--- ENTRIES PROVIDED ---

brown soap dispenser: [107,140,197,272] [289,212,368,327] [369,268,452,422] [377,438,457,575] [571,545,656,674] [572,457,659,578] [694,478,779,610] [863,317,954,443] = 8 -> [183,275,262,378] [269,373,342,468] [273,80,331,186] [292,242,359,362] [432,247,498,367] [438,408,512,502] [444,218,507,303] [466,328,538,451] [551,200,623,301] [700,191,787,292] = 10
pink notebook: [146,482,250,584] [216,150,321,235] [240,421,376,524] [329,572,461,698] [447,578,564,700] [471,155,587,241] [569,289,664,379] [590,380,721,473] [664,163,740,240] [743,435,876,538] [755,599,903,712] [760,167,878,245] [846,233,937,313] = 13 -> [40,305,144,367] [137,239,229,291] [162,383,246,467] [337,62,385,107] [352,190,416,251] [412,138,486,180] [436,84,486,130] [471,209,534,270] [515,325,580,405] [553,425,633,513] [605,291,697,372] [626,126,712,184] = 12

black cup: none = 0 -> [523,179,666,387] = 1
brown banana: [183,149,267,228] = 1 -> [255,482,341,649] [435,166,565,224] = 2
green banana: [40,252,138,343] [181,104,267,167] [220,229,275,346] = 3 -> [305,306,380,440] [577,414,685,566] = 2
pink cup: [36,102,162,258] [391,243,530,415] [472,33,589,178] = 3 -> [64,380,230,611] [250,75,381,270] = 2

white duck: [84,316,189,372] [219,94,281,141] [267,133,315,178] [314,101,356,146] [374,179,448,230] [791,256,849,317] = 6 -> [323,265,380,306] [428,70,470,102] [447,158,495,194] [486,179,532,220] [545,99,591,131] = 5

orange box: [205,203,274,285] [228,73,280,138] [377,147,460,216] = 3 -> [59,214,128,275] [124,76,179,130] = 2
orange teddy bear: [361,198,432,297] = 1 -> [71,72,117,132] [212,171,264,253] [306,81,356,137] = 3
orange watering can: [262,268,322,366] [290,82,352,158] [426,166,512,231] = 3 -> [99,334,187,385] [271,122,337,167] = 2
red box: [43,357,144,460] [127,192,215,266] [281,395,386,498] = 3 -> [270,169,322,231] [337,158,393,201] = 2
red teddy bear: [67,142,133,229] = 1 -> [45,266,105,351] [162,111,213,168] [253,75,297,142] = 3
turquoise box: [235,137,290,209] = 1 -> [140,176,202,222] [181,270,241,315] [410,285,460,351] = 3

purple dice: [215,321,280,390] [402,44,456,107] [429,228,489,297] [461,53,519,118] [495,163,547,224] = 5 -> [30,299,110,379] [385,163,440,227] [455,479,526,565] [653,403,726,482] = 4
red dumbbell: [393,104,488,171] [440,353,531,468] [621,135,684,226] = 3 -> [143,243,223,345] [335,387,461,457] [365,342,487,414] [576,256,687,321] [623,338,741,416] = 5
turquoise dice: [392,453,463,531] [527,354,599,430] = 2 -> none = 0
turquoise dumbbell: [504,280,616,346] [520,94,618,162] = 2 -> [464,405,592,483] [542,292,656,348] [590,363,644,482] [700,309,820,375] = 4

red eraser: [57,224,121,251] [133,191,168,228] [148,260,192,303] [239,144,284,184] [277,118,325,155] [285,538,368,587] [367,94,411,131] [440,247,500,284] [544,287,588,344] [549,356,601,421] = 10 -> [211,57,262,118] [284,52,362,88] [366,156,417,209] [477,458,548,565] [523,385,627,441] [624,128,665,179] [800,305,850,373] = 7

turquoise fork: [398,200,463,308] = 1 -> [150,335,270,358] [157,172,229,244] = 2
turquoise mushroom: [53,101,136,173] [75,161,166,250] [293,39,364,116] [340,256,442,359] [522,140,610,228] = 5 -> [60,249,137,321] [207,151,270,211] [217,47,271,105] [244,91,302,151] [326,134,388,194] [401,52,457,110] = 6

---

EXERCISE: Word for word, restate the lines of the listing above starting at the line with "pink cup: [36,102,162,258]" and ending at the line with "orange box: [205,203,274,285]", and nothing outside them.

COMPLETED EXERCISE:
pink cup: [36,102,162,258] [391,243,530,415] [472,33,589,178] = 3 -> [64,380,230,611] [250,75,381,270] = 2

white duck: [84,316,189,372] [219,94,281,141] [267,133,315,178] [314,101,356,146] [374,179,448,230] [791,256,849,317] = 6 -> [323,265,380,306] [428,70,470,102] [447,158,495,194] [486,179,532,220] [545,99,591,131] = 5

orange box: [205,203,274,285] [228,73,280,138] [377,147,460,216] = 3 -> [59,214,128,275] [124,76,179,130] = 2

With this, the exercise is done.